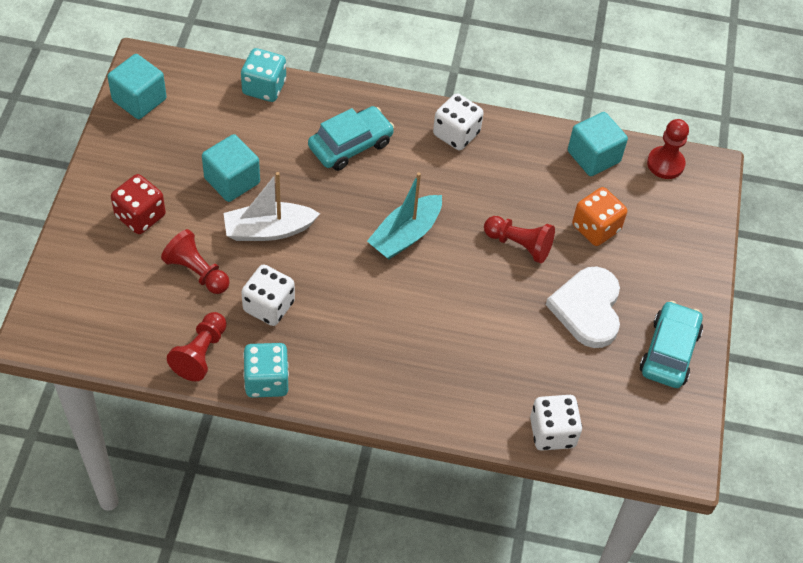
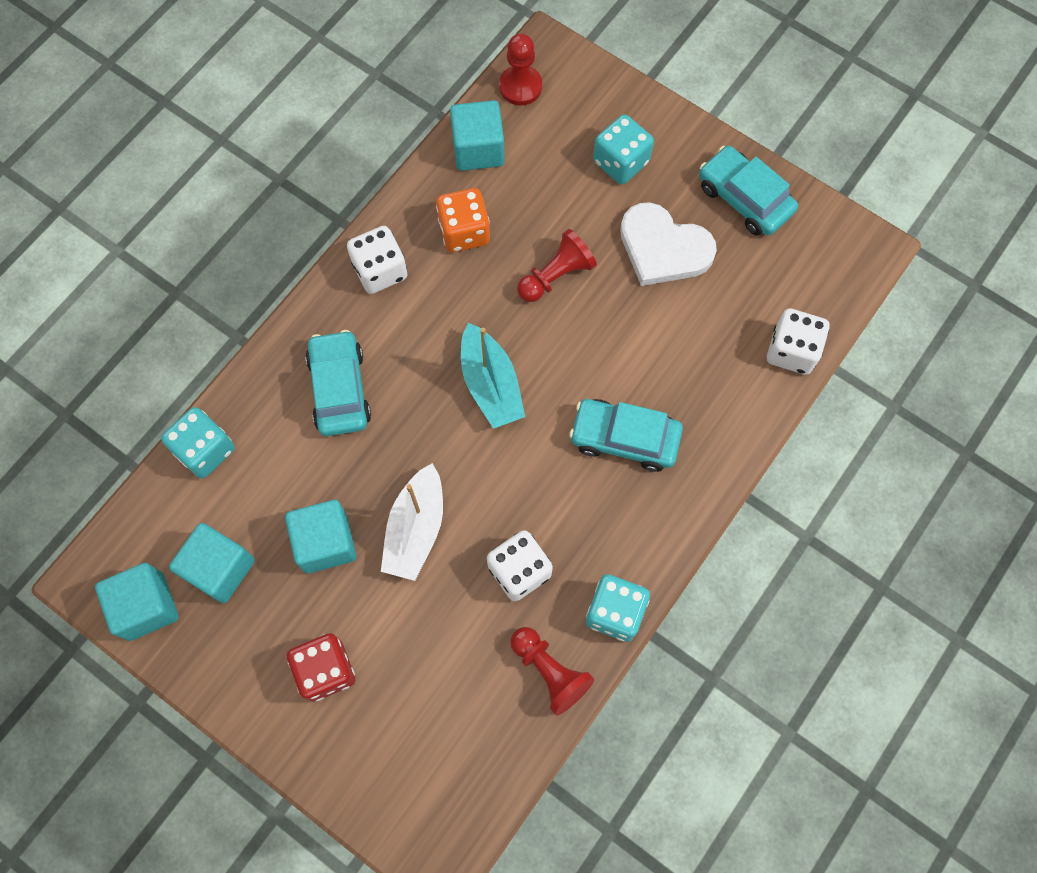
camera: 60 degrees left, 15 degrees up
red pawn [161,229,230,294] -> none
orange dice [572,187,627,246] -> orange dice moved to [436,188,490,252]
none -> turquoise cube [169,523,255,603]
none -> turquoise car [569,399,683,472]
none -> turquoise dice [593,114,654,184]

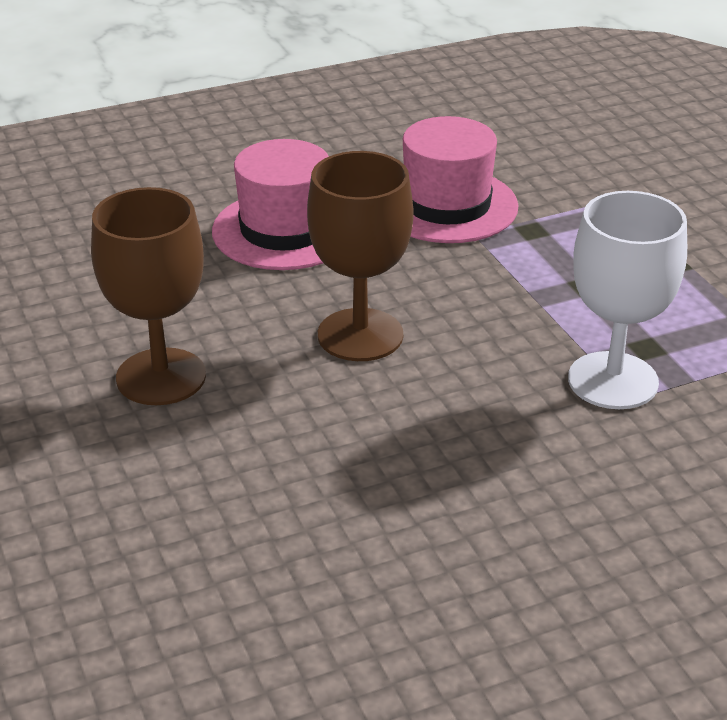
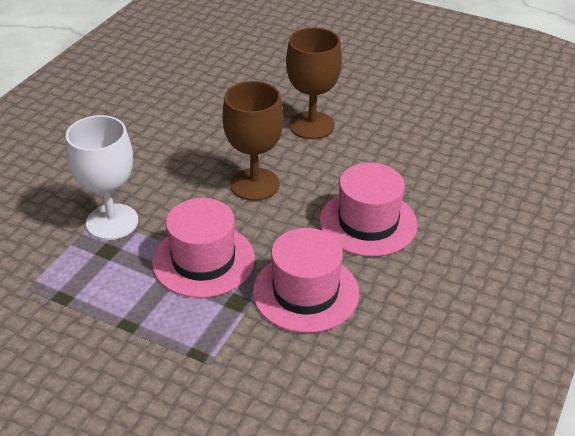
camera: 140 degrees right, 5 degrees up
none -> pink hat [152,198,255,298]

Exercise details: In the entries above, find each line with "turquoise" and list it.

Solution below:
none -> turquoise cube [169,523,255,603]
none -> turquoise car [569,399,683,472]
none -> turquoise dice [593,114,654,184]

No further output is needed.